The answer should match the entries below word for word, minus their pictures.

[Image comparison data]
____________________
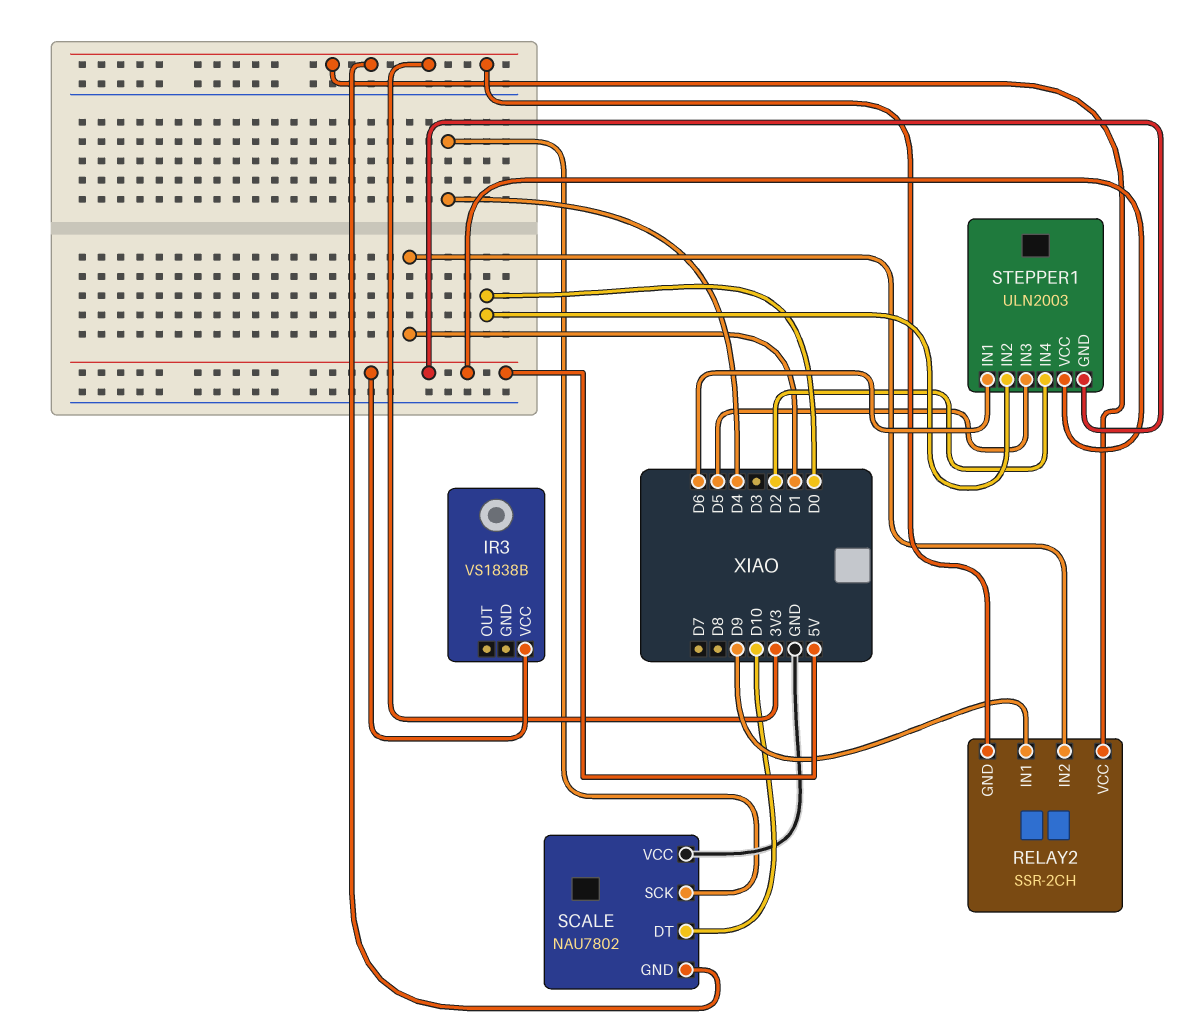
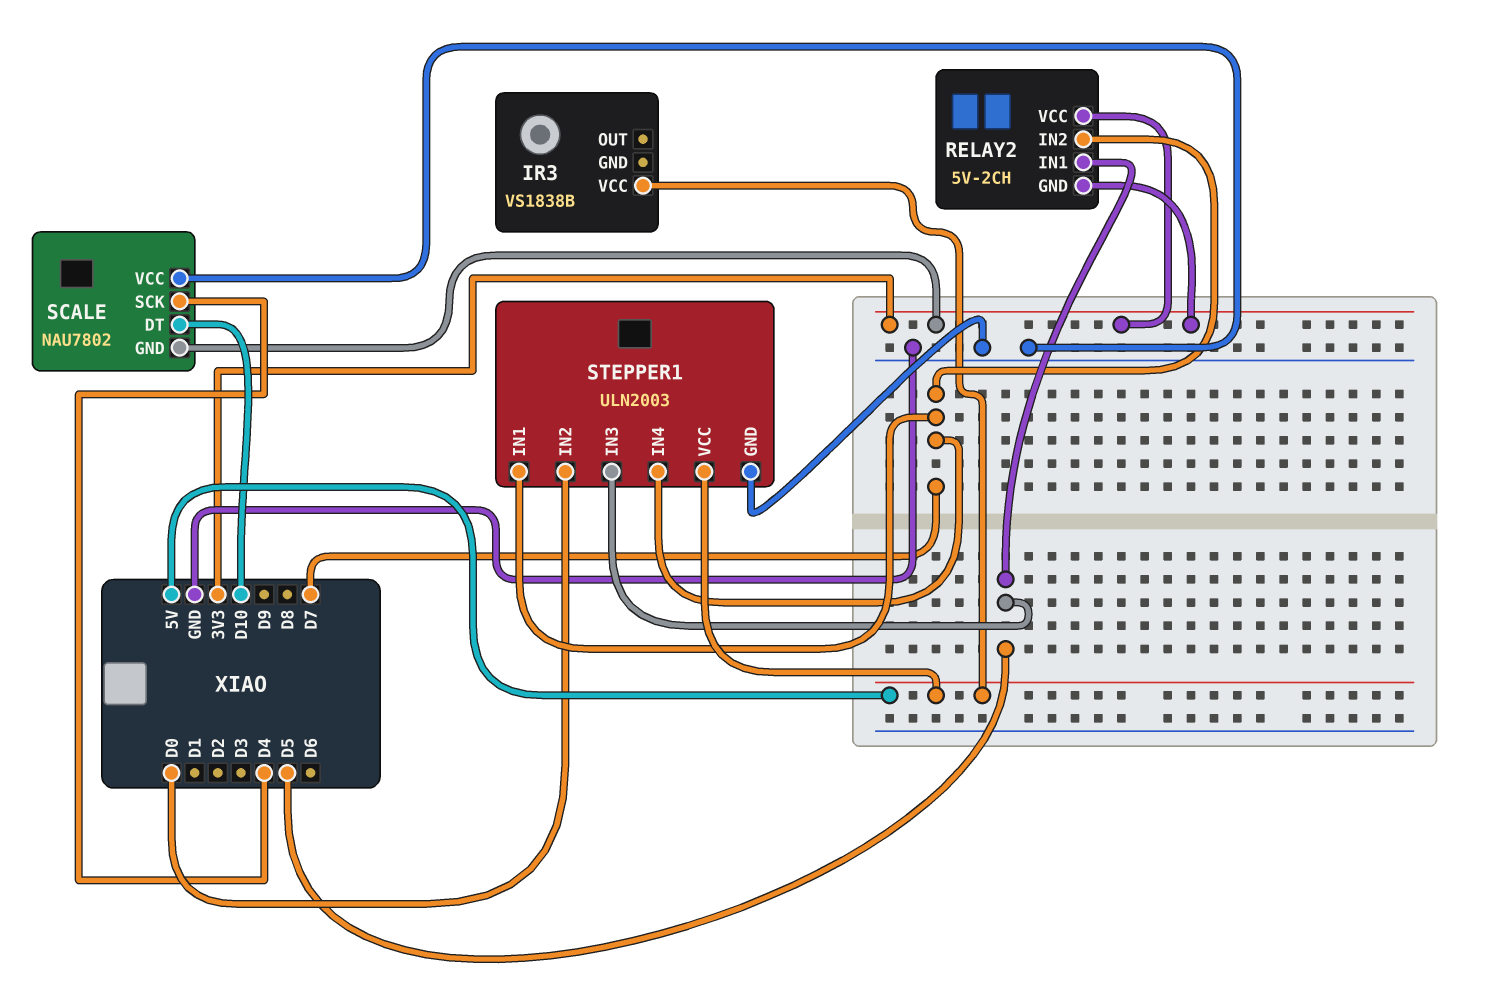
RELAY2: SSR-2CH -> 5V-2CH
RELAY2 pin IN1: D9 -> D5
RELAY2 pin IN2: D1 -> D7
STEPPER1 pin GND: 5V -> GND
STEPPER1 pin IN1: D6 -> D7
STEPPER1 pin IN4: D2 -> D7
____________________
- **Output**:
RELAY2: SSR-2CH -> 5V-2CH
RELAY2 pin IN1: D9 -> D5
RELAY2 pin IN2: D1 -> D7
STEPPER1 pin GND: 5V -> GND
STEPPER1 pin IN1: D6 -> D7
STEPPER1 pin IN4: D2 -> D7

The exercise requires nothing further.